Copy the items again, starting at the line containing "Locate each specified" and ending after the line containing "crushed (788, 183)", with every coordinate value in the answers multiplied by 0.3 and rounded to the nearest whole number, halves rounding up. Leave the instruction line unchanged.

== == ==

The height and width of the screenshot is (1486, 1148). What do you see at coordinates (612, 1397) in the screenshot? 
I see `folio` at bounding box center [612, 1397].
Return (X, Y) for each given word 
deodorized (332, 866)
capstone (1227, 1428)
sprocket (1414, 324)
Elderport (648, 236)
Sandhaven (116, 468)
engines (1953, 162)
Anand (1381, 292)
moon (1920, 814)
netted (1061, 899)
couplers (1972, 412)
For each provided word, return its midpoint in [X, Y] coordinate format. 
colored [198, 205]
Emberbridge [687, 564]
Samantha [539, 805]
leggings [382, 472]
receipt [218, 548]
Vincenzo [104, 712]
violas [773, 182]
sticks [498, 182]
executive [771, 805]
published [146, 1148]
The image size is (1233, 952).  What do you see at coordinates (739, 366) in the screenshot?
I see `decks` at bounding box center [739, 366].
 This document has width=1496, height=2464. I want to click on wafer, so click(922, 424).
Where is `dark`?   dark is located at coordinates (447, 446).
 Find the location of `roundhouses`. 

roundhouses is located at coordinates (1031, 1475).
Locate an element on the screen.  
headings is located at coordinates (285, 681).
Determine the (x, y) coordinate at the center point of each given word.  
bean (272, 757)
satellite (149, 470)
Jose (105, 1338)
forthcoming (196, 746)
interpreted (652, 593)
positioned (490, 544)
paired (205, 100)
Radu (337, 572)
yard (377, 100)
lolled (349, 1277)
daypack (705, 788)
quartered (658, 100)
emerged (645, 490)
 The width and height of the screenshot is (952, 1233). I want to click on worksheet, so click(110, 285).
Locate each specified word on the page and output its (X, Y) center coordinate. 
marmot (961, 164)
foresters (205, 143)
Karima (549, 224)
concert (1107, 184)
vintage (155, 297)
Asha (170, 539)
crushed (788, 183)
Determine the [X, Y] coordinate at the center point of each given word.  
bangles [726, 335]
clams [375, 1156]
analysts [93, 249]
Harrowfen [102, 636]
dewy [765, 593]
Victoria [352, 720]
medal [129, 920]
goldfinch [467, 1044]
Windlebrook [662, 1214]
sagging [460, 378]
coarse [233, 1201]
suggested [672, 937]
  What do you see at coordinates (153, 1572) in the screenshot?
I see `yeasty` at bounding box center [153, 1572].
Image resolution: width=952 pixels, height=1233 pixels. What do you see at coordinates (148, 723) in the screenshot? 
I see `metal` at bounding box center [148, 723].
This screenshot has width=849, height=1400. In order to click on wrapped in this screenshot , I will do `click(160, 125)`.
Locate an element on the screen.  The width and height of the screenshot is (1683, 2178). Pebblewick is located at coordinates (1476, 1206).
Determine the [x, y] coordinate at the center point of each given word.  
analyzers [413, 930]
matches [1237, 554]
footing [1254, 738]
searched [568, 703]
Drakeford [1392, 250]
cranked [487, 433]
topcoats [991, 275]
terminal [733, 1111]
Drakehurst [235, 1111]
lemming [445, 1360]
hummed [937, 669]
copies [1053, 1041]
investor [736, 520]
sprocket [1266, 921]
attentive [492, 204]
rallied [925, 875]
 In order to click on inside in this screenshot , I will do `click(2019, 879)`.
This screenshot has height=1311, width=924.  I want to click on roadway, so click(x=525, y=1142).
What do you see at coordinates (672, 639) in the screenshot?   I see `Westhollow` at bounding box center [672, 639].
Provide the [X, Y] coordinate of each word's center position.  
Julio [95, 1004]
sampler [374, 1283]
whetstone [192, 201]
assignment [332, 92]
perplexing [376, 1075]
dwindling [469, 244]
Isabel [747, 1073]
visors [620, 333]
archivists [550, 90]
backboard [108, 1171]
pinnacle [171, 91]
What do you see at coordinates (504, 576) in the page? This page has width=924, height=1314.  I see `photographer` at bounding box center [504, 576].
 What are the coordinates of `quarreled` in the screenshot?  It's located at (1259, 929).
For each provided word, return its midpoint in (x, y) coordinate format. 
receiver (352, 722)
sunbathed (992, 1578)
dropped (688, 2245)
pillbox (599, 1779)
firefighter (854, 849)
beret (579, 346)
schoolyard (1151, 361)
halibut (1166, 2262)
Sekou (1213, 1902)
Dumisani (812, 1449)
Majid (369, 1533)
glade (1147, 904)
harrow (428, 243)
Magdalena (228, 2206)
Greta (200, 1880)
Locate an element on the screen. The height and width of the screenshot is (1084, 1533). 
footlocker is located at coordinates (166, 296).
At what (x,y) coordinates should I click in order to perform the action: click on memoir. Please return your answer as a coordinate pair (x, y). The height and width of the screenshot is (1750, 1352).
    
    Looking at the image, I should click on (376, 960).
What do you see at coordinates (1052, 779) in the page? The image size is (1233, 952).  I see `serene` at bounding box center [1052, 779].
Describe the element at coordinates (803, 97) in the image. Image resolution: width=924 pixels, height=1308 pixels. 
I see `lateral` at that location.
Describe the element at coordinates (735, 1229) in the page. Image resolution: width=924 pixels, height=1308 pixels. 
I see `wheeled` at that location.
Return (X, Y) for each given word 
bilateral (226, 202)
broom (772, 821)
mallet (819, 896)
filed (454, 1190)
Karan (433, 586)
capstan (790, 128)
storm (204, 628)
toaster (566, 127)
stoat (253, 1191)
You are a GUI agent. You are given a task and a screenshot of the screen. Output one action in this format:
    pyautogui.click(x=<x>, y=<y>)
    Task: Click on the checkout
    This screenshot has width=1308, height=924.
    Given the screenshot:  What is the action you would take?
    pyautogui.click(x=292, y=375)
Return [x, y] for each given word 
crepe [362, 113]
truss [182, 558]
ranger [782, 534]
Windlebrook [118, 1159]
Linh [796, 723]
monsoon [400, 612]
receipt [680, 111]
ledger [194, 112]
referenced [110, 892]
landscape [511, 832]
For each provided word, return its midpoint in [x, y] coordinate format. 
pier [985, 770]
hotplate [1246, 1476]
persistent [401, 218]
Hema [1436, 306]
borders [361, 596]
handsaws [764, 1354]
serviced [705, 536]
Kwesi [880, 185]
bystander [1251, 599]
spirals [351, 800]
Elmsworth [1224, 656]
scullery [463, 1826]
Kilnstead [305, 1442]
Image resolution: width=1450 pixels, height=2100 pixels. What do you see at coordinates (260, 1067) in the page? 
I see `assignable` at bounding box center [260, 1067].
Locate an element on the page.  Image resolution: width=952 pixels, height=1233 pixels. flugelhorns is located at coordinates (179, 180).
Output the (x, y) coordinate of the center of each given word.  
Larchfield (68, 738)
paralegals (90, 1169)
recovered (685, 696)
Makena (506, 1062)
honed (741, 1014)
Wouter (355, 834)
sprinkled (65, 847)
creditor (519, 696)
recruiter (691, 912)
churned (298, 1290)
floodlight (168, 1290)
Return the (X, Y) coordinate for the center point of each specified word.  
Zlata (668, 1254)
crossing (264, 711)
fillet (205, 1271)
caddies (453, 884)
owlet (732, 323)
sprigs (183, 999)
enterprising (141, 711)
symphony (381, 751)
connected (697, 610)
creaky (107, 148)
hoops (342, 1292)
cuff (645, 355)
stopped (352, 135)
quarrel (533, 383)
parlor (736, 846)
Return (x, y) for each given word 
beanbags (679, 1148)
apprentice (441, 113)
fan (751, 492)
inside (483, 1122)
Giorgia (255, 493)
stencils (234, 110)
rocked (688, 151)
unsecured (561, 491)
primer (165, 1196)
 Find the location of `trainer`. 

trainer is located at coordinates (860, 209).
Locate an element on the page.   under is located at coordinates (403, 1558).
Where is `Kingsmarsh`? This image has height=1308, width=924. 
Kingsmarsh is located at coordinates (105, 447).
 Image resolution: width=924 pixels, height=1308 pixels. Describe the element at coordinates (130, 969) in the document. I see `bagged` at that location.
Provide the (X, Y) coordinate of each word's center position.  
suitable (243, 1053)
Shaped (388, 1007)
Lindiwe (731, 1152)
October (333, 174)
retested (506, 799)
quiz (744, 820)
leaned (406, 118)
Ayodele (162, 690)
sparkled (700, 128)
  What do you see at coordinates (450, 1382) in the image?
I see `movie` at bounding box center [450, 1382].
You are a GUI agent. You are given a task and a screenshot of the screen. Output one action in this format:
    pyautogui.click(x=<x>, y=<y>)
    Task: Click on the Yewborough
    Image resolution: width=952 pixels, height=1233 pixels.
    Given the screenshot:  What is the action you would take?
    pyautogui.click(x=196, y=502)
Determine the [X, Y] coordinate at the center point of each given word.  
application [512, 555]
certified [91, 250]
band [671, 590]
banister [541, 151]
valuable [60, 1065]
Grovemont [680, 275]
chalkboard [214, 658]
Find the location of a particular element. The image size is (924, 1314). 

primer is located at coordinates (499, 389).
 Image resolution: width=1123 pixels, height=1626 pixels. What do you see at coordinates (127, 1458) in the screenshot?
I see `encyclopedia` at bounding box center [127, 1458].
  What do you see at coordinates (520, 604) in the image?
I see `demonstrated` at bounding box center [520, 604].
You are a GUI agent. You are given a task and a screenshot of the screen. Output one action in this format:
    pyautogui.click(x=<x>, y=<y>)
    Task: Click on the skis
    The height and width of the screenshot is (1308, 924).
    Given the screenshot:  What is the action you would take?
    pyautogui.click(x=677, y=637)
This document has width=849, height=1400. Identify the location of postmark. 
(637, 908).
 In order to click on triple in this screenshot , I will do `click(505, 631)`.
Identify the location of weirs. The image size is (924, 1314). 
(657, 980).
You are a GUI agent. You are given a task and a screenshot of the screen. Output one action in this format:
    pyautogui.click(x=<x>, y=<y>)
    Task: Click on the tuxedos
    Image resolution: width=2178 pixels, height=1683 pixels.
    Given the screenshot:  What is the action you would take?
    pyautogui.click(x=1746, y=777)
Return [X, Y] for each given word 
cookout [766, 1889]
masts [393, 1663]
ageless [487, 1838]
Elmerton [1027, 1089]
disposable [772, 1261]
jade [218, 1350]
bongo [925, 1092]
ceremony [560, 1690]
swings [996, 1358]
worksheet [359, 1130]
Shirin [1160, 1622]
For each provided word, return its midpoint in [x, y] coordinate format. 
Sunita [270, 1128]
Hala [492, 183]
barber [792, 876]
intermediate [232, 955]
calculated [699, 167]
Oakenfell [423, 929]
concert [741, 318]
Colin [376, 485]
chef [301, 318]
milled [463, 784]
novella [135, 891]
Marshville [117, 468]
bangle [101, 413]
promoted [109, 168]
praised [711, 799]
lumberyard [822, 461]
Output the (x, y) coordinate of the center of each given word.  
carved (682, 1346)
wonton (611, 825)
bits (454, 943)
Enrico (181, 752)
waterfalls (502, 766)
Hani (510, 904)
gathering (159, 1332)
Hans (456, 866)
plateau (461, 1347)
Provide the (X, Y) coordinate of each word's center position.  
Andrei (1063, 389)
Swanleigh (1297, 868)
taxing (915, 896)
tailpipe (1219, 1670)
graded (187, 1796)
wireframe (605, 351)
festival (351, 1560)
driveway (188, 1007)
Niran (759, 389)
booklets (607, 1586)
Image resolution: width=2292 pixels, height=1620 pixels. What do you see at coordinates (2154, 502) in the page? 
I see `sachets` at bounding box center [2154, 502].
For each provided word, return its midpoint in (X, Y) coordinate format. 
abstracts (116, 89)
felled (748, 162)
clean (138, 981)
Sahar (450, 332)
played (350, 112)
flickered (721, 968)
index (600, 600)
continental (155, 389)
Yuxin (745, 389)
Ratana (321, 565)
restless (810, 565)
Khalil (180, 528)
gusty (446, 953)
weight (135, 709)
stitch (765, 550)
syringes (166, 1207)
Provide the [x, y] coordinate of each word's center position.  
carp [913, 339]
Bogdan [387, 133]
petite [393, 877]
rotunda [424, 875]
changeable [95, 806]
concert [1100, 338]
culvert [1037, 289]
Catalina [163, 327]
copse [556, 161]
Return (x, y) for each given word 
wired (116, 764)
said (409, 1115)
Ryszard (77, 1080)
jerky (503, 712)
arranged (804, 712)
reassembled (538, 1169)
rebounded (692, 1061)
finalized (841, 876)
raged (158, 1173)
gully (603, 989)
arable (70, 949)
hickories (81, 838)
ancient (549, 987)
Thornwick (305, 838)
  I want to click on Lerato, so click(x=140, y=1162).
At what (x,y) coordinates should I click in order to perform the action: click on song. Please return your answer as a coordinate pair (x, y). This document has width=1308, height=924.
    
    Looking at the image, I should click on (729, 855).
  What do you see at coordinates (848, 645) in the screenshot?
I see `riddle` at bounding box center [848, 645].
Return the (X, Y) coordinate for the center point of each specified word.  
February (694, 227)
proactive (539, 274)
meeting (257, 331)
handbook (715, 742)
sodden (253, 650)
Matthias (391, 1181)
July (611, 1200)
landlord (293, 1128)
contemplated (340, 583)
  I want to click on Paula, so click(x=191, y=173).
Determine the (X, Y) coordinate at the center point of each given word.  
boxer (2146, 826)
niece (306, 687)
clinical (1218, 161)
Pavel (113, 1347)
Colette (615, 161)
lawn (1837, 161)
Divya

== == ==

Finished answer
Locate each specified word on the page and output its (X, Y) center coordinate. 
marmot (288, 49)
foresters (62, 43)
Karima (165, 67)
concert (332, 55)
vintage (47, 89)
Asha (51, 162)
crushed (236, 55)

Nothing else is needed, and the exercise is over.